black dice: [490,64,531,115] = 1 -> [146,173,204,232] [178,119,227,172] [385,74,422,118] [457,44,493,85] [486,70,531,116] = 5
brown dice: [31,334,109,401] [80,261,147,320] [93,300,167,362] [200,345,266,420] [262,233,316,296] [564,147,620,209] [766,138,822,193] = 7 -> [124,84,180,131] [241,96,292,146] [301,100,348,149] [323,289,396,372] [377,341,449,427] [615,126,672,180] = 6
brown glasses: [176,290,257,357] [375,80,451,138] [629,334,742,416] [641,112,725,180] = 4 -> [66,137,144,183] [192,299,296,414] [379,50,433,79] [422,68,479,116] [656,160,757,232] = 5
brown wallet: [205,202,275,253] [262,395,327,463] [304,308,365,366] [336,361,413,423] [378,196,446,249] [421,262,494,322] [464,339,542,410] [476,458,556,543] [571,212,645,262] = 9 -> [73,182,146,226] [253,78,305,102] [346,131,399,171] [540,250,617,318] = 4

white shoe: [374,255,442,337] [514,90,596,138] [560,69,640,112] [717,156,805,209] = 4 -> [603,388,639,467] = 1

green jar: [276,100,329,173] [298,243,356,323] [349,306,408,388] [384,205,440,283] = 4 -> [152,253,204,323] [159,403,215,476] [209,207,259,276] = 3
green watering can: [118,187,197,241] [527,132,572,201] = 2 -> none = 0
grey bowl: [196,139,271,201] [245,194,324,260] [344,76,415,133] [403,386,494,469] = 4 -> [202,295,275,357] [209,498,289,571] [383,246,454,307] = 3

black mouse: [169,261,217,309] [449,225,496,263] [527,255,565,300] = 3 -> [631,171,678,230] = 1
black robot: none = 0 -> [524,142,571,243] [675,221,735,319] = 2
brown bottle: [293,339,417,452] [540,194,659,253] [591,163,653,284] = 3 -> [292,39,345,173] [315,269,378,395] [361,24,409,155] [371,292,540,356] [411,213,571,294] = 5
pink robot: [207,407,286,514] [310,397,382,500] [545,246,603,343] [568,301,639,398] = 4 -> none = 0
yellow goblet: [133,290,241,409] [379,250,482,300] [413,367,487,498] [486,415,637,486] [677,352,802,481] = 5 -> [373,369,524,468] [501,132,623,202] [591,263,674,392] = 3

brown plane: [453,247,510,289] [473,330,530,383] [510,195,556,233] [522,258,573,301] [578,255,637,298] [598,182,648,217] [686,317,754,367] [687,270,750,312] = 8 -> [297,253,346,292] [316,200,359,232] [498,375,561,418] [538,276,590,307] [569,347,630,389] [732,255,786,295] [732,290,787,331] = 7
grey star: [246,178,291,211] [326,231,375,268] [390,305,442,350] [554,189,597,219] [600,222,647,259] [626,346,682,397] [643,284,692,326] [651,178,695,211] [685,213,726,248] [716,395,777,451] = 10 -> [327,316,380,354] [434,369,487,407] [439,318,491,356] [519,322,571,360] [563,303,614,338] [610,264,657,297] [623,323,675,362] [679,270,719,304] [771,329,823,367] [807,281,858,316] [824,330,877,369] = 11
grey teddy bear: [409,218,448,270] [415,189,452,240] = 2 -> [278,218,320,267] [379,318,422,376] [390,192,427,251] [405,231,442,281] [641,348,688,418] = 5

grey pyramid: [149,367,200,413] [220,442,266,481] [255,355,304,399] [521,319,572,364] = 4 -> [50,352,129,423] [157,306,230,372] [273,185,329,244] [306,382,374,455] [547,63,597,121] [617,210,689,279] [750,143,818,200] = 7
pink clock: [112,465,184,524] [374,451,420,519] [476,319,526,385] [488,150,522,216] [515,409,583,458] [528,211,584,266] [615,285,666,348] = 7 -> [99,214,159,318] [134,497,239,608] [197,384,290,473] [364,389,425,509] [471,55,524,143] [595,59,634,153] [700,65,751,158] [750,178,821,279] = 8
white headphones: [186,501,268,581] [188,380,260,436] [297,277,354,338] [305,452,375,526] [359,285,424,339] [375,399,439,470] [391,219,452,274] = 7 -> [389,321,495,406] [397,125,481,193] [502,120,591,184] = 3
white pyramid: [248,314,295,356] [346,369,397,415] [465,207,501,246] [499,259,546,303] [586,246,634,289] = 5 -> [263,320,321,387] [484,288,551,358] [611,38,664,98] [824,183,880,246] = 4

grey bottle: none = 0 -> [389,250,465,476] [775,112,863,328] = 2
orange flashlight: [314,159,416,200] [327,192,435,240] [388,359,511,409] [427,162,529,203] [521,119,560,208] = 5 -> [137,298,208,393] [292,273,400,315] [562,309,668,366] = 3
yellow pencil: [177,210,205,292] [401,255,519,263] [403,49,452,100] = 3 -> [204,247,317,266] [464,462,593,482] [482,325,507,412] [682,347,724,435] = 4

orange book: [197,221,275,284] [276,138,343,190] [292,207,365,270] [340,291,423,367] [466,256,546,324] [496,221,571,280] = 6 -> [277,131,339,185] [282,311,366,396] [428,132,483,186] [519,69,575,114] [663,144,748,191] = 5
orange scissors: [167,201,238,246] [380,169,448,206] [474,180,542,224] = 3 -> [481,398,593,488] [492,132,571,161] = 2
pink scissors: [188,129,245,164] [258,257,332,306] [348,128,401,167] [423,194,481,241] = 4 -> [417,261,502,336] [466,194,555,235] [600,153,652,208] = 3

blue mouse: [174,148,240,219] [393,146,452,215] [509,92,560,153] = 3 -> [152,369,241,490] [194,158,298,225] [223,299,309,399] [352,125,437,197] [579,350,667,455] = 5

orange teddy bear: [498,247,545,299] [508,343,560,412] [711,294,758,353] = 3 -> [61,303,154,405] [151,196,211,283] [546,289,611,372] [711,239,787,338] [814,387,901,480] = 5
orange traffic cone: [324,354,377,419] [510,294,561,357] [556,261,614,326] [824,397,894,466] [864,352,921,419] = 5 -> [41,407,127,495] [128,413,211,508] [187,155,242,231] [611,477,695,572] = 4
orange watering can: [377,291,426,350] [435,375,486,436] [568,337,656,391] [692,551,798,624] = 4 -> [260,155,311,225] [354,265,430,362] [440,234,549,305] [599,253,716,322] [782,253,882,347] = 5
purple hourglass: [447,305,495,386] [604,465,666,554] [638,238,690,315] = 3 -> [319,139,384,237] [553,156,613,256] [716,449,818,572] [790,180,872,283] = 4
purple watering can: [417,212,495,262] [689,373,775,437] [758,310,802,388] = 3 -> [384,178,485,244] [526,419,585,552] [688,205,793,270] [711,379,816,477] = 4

**YOUR ASSIGNMENT:**
Please go through the listing and return each line that has "watering" in it.

**EXERCISE RESPONSE:**
green watering can: [118,187,197,241] [527,132,572,201] = 2 -> none = 0
orange watering can: [377,291,426,350] [435,375,486,436] [568,337,656,391] [692,551,798,624] = 4 -> [260,155,311,225] [354,265,430,362] [440,234,549,305] [599,253,716,322] [782,253,882,347] = 5
purple watering can: [417,212,495,262] [689,373,775,437] [758,310,802,388] = 3 -> [384,178,485,244] [526,419,585,552] [688,205,793,270] [711,379,816,477] = 4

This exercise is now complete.